* [Activity] Output the listing exactly as written, apart from its pictures.

* [Collected data]
■ ■ ■

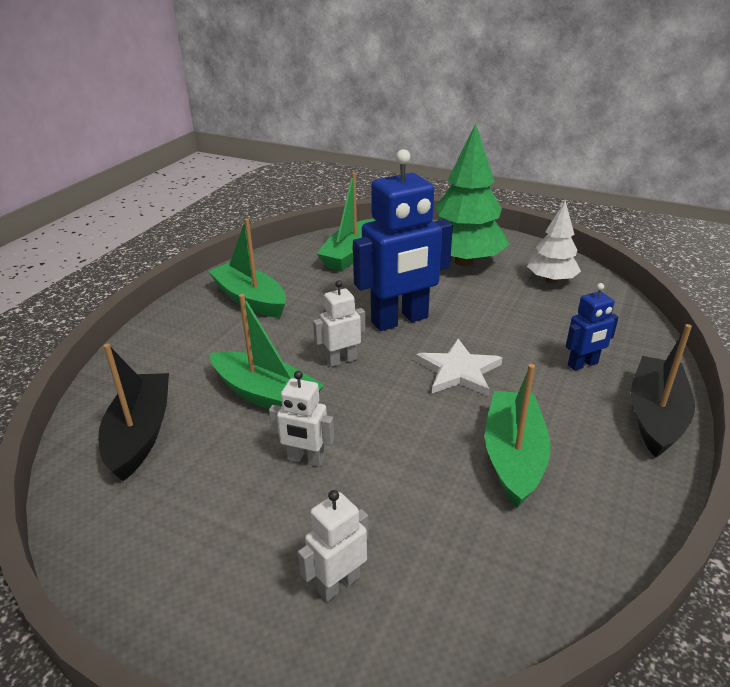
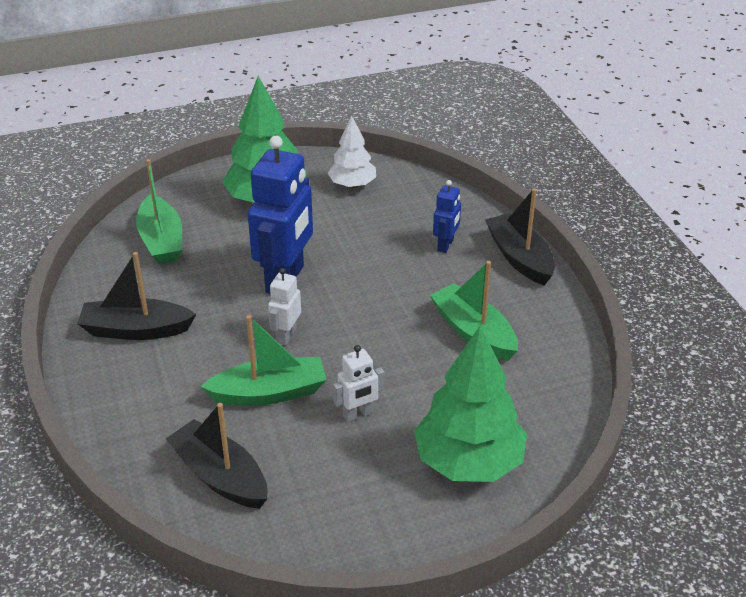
camera: 45 degrees left, 5 degrees up
green boat [208,218,286,318] -> black boat [77,252,196,340]
white robot [298,490,369,602] -> green tree [414,325,527,482]
white star [416,339,502,396] -> none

■ ■ ■

* [Result]
camera: 45 degrees left, 5 degrees up
green boat [208,218,286,318] -> black boat [77,252,196,340]
white robot [298,490,369,602] -> green tree [414,325,527,482]
white star [416,339,502,396] -> none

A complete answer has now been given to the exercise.